● Exercise prompt: When copying the records below, keep every word as it is and drop the images.

_____

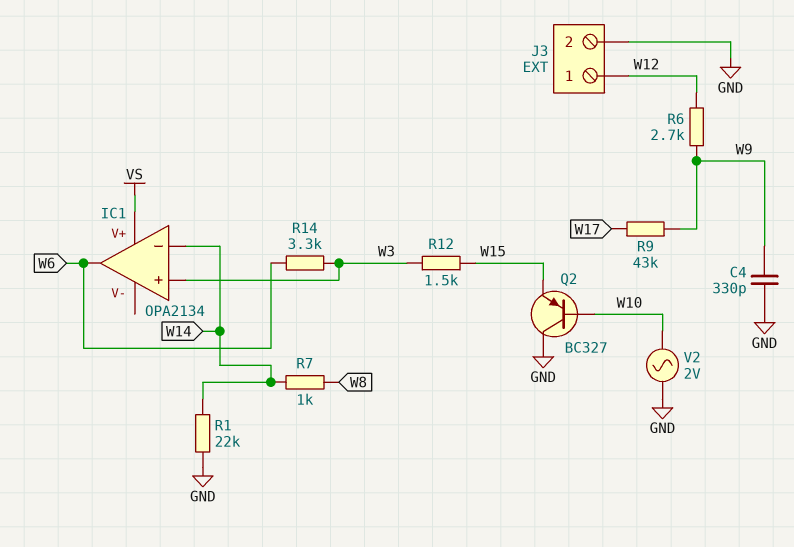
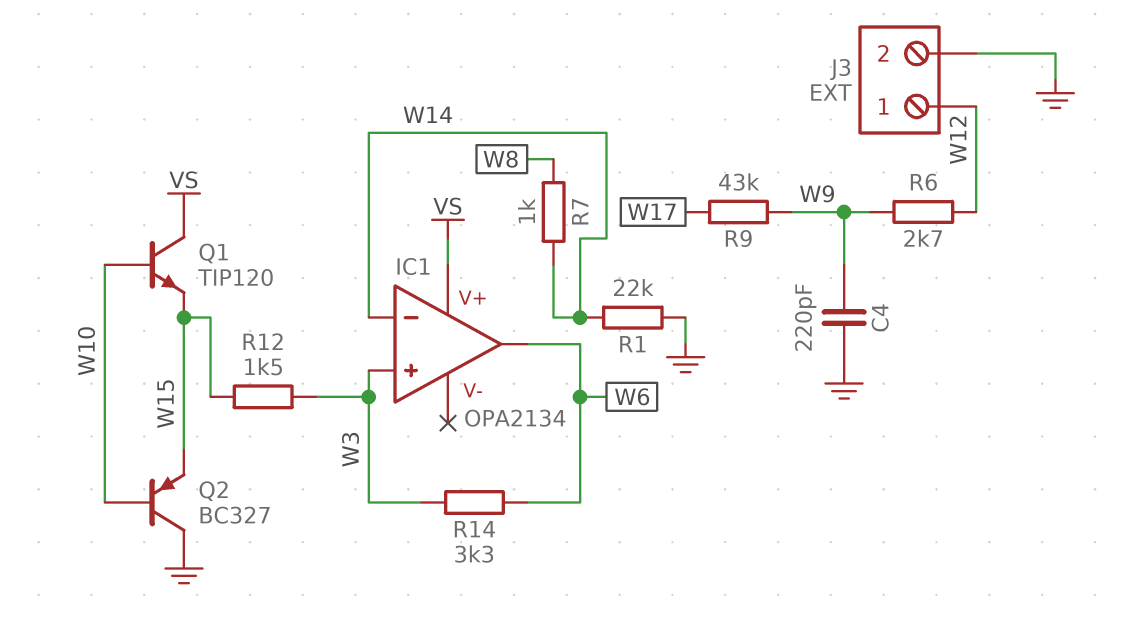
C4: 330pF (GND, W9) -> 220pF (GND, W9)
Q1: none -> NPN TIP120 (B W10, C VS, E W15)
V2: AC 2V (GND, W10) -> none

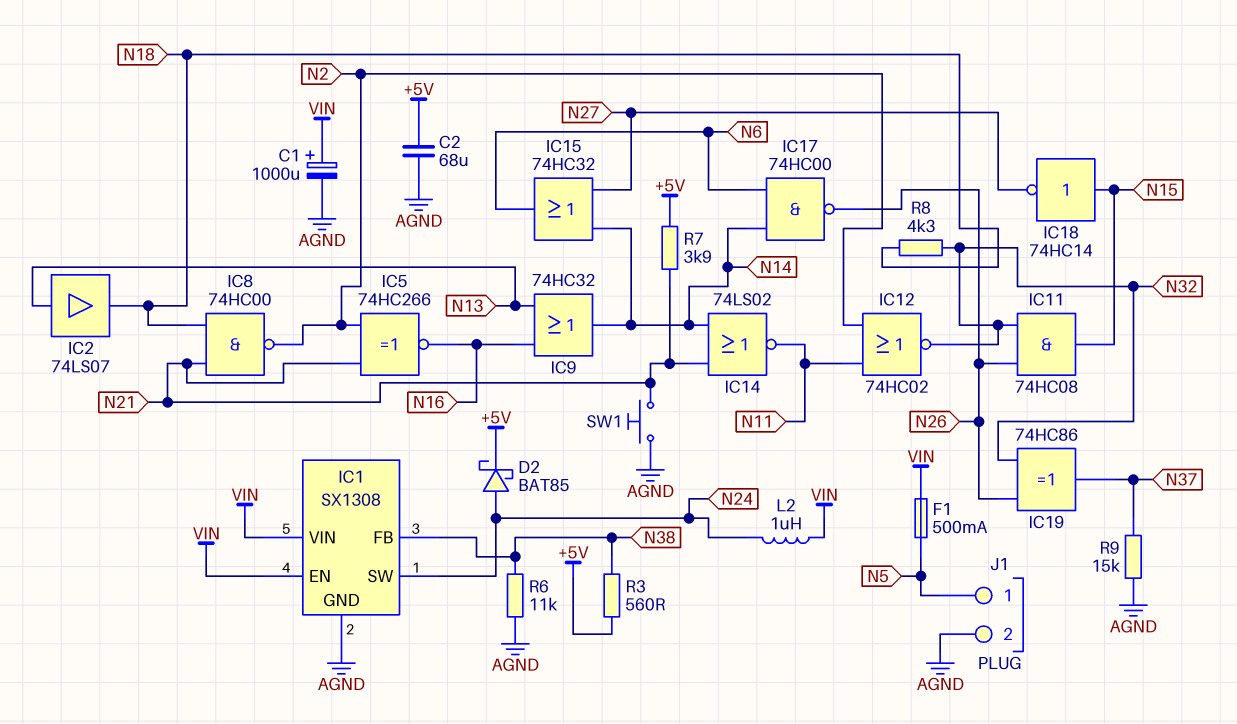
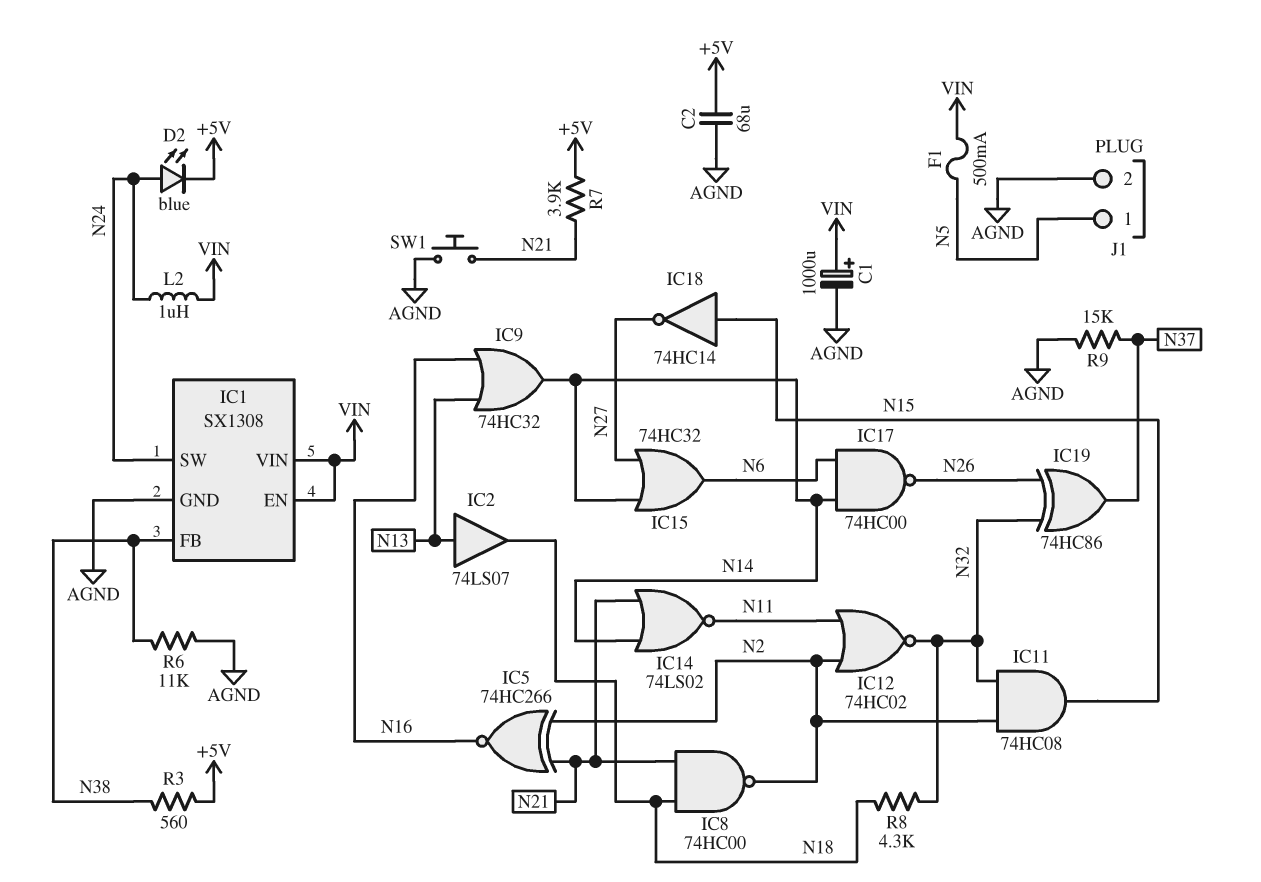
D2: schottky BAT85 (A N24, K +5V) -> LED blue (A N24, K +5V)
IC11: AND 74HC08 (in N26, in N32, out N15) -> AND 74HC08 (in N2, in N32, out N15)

_____

● Response to this exercise:
C4: 330pF (GND, W9) -> 220pF (GND, W9)
Q1: none -> NPN TIP120 (B W10, C VS, E W15)
V2: AC 2V (GND, W10) -> none

D2: schottky BAT85 (A N24, K +5V) -> LED blue (A N24, K +5V)
IC11: AND 74HC08 (in N26, in N32, out N15) -> AND 74HC08 (in N2, in N32, out N15)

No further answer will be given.